Required action:
Search the records for the word "BRIGHT" and report each line that has it.

Extracted records
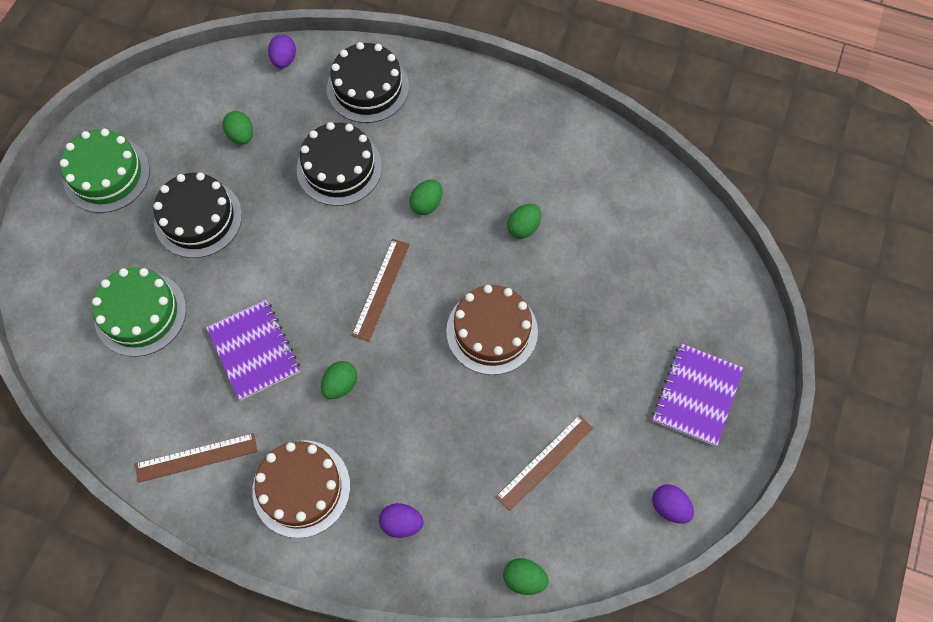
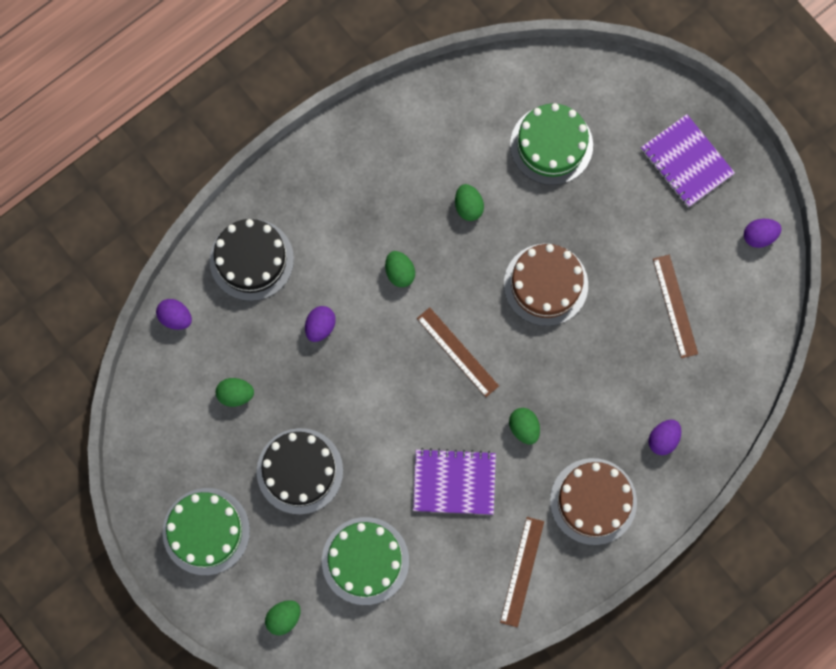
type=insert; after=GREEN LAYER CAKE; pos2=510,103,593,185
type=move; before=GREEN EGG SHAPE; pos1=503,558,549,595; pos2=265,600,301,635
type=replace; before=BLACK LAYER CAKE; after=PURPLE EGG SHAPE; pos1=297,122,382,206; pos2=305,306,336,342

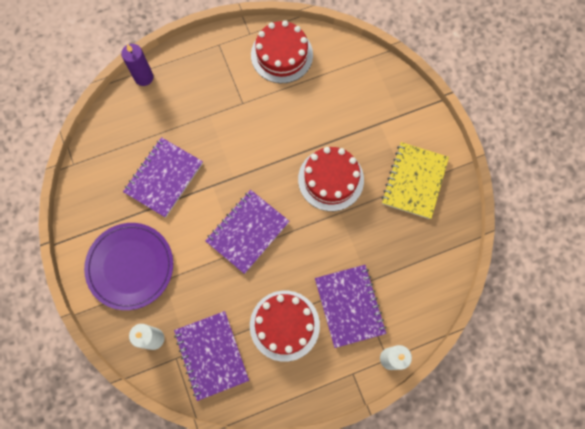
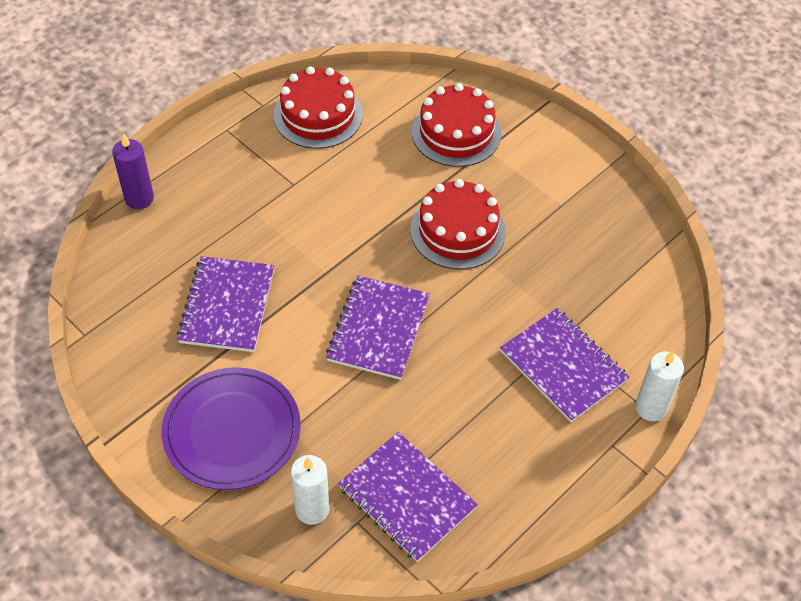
type=delete; before=BRIGHT YELLOW EXERCISE BOOK; pos1=381,142,449,219
type=move; before=CRIMSON LAYER CAKE; pos1=250,291,320,362; pos2=412,83,501,167

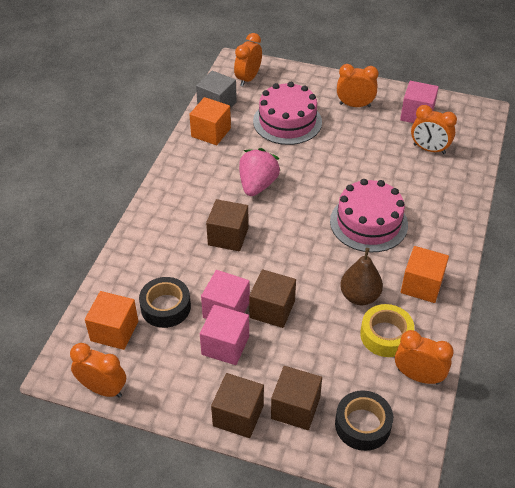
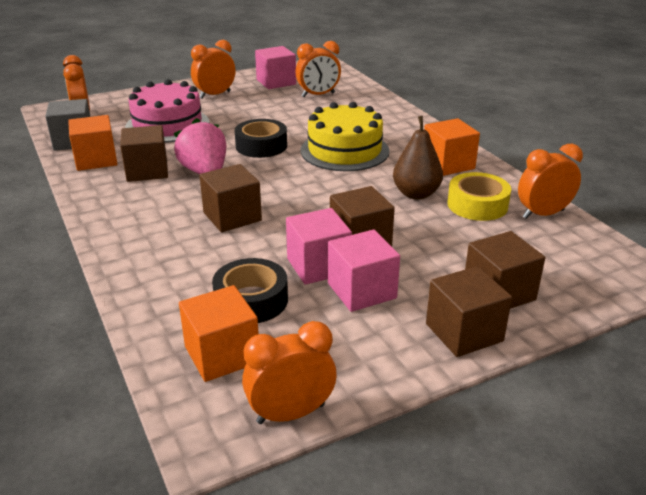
type=insert; after=RUSSET BLOCK; pos2=120,125,168,182
type=move; before=BLACK TAPE; pos1=335,390,393,451; pos2=235,119,287,158
type=recolor; before=PINK LAYER CAKE; after=BRIGHT YELLOW LAYER CAKE; pos1=330,179,408,252; pos2=300,102,389,171

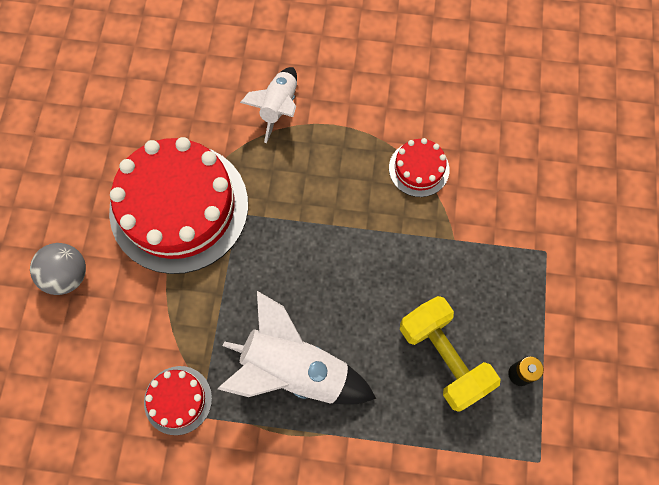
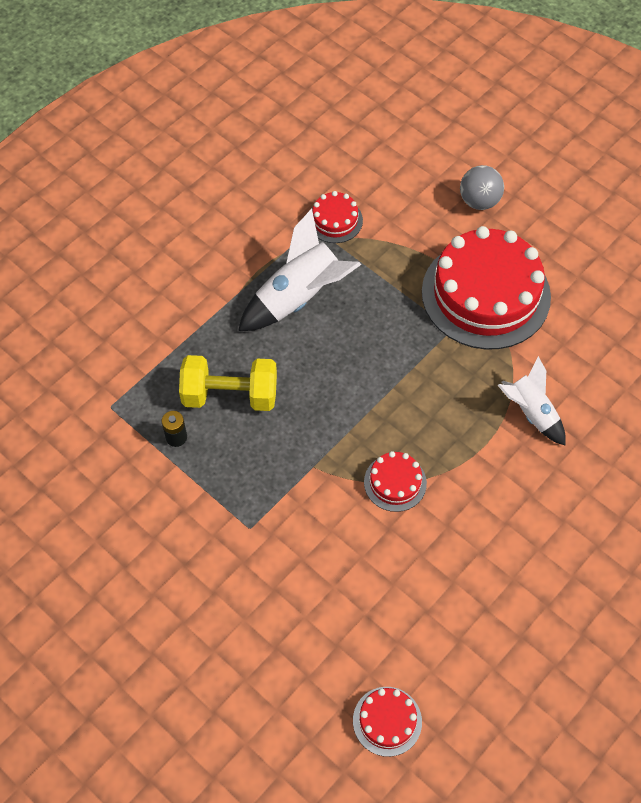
type=insert; after=CRIMSON LAYER CAKE; pos2=353,687,422,757

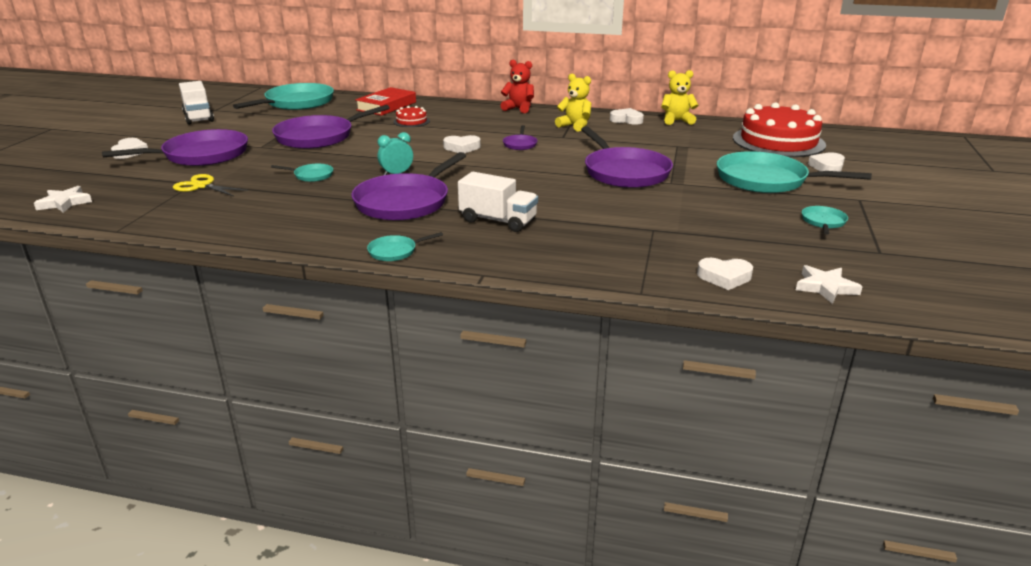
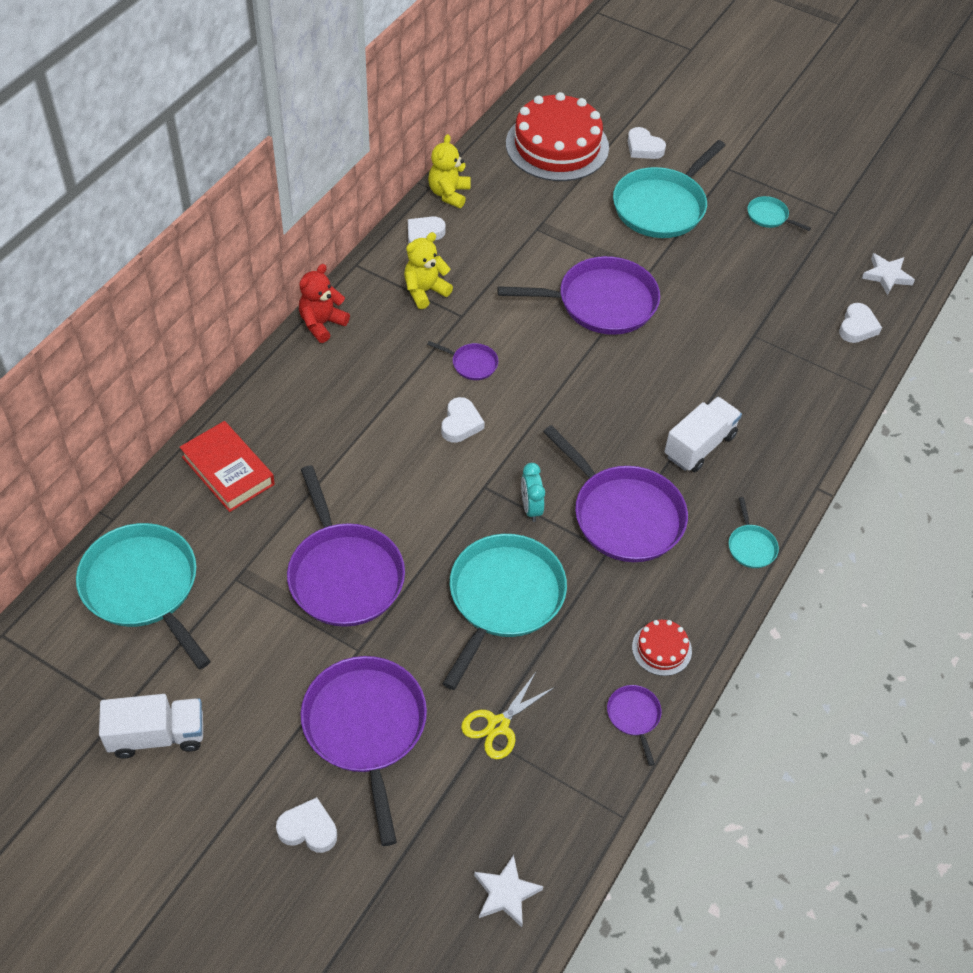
type=insert; after=PURPLE FRYING PAN; pos2=607,685,662,766
type=move; before=CRIMSON LAYER CAKE; pos1=393,106,430,127; pos2=632,620,692,676
type=resize; before=TURQUOISE FRYING PAN; pos1=271,164,333,182; pos2=443,534,567,690; scale=2.26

Response to this task:
type=delete; before=BRIGHT YELLOW EXERCISE BOOK; pos1=381,142,449,219
type=recolor; before=PINK LAYER CAKE; after=BRIGHT YELLOW LAYER CAKE; pos1=330,179,408,252; pos2=300,102,389,171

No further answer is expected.